---------- EXTRACTED ENTRIES ----------

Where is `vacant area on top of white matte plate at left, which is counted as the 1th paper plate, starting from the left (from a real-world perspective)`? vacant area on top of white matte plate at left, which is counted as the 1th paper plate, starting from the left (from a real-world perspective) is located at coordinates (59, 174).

----------
---------- EXTRACTED ENTRIES ----------

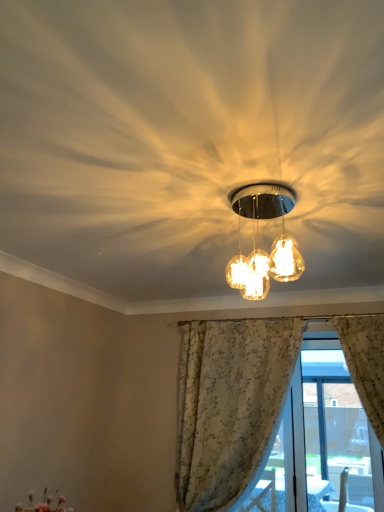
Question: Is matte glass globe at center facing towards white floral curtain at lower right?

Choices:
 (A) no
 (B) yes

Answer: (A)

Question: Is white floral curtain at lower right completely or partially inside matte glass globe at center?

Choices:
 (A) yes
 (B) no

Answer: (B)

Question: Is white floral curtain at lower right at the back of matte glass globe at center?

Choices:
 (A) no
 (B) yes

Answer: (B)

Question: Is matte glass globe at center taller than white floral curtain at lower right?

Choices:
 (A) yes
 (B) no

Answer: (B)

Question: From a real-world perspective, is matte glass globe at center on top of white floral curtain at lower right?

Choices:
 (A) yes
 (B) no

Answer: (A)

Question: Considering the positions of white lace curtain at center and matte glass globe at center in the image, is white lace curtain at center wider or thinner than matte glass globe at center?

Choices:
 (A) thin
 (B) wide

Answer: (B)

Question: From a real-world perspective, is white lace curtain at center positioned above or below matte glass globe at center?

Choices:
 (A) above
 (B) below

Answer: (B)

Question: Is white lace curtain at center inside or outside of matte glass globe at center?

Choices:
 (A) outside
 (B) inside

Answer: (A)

----------

YOUR ASSIGNMENT:
Report every line above that contains the word "outside", copying each such line in full. Matching is case-sensitive.

WRITTEN ANSWER:
Question: Is white lace curtain at center inside or outside of matte glass globe at center?
 (A) outside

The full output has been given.